WORK TO COMPLETE
For each line in the records that contains "mushroom", make a copy.

Stored data:
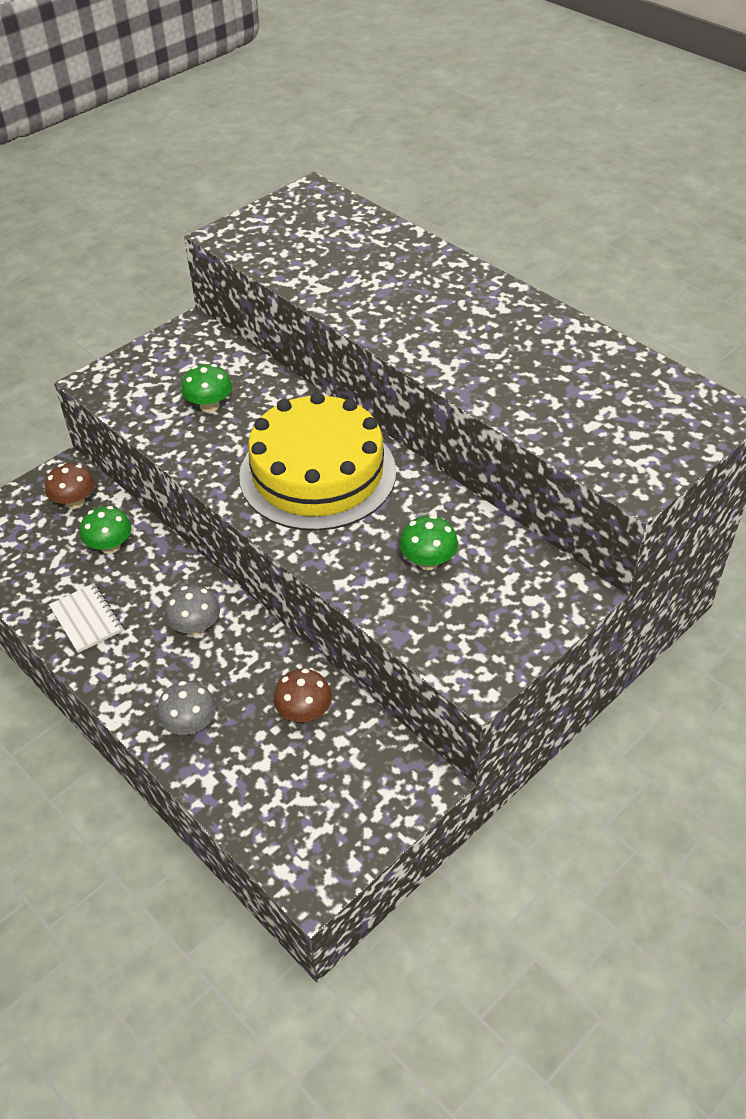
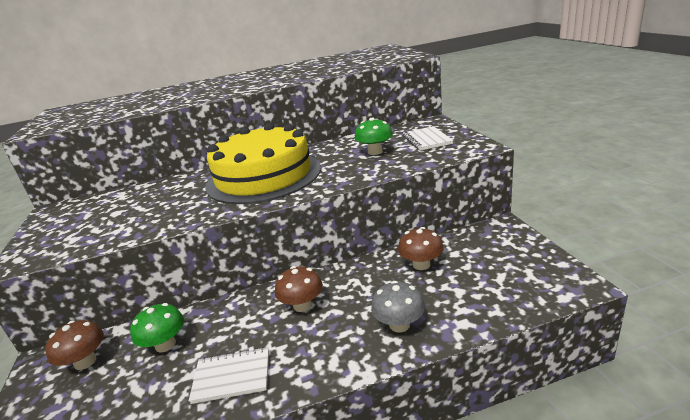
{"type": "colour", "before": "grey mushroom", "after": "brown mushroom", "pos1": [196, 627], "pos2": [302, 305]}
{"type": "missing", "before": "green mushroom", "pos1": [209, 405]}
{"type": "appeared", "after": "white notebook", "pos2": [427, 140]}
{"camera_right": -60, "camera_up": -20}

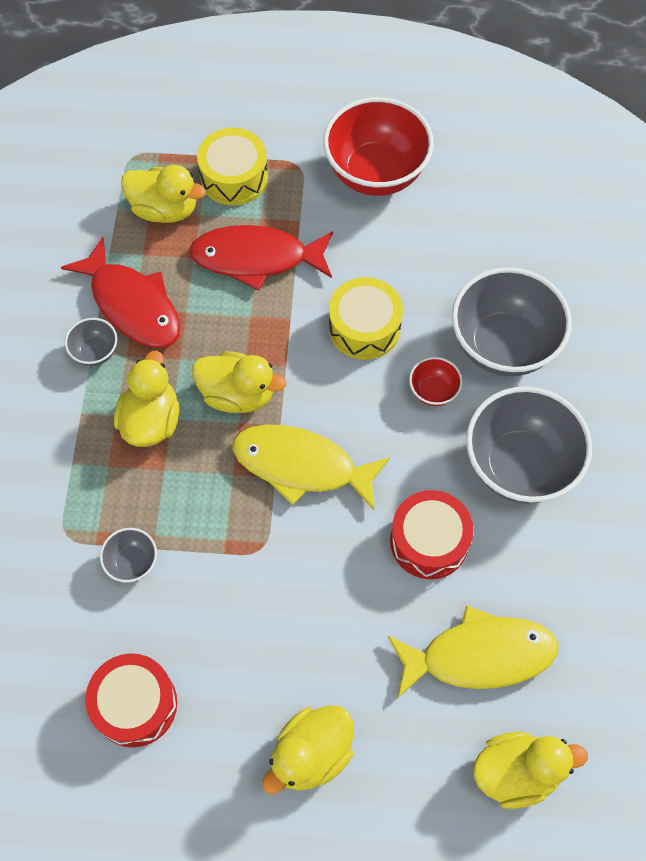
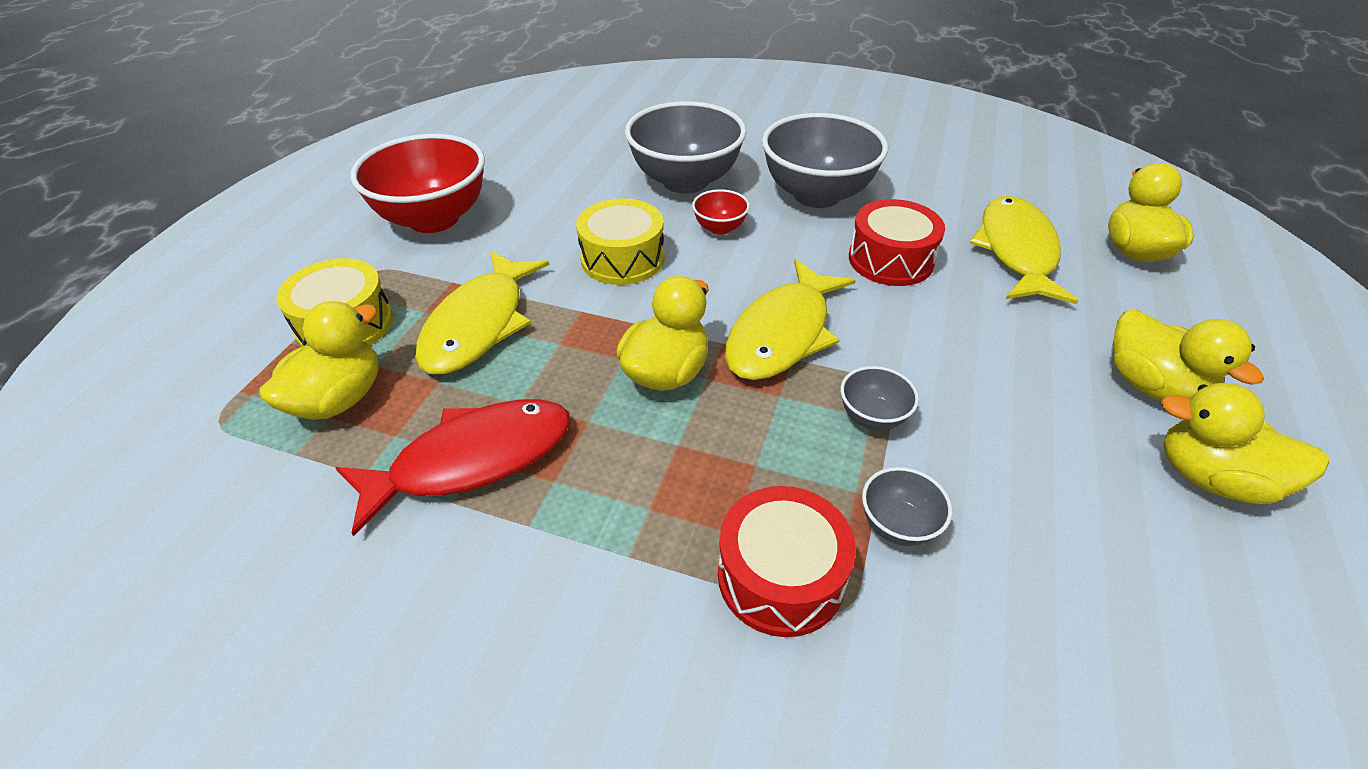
{"type": "relocated", "before": "grey bowl", "pos1": [95, 352], "pos2": [872, 417]}
{"type": "relocated", "before": "red drum", "pos1": [135, 704], "pos2": [780, 576]}
{"type": "relocated", "before": "yellow duck", "pos1": [151, 420], "pos2": [1212, 478]}
{"type": "colour", "before": "red fish", "after": "yellow fish", "pos1": [256, 258], "pos2": [479, 324]}
{"camera_right": -75, "camera_up": -20}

EXERCISE ANSWER
{"type": "colour", "before": "grey mushroom", "after": "brown mushroom", "pos1": [196, 627], "pos2": [302, 305]}
{"type": "missing", "before": "green mushroom", "pos1": [209, 405]}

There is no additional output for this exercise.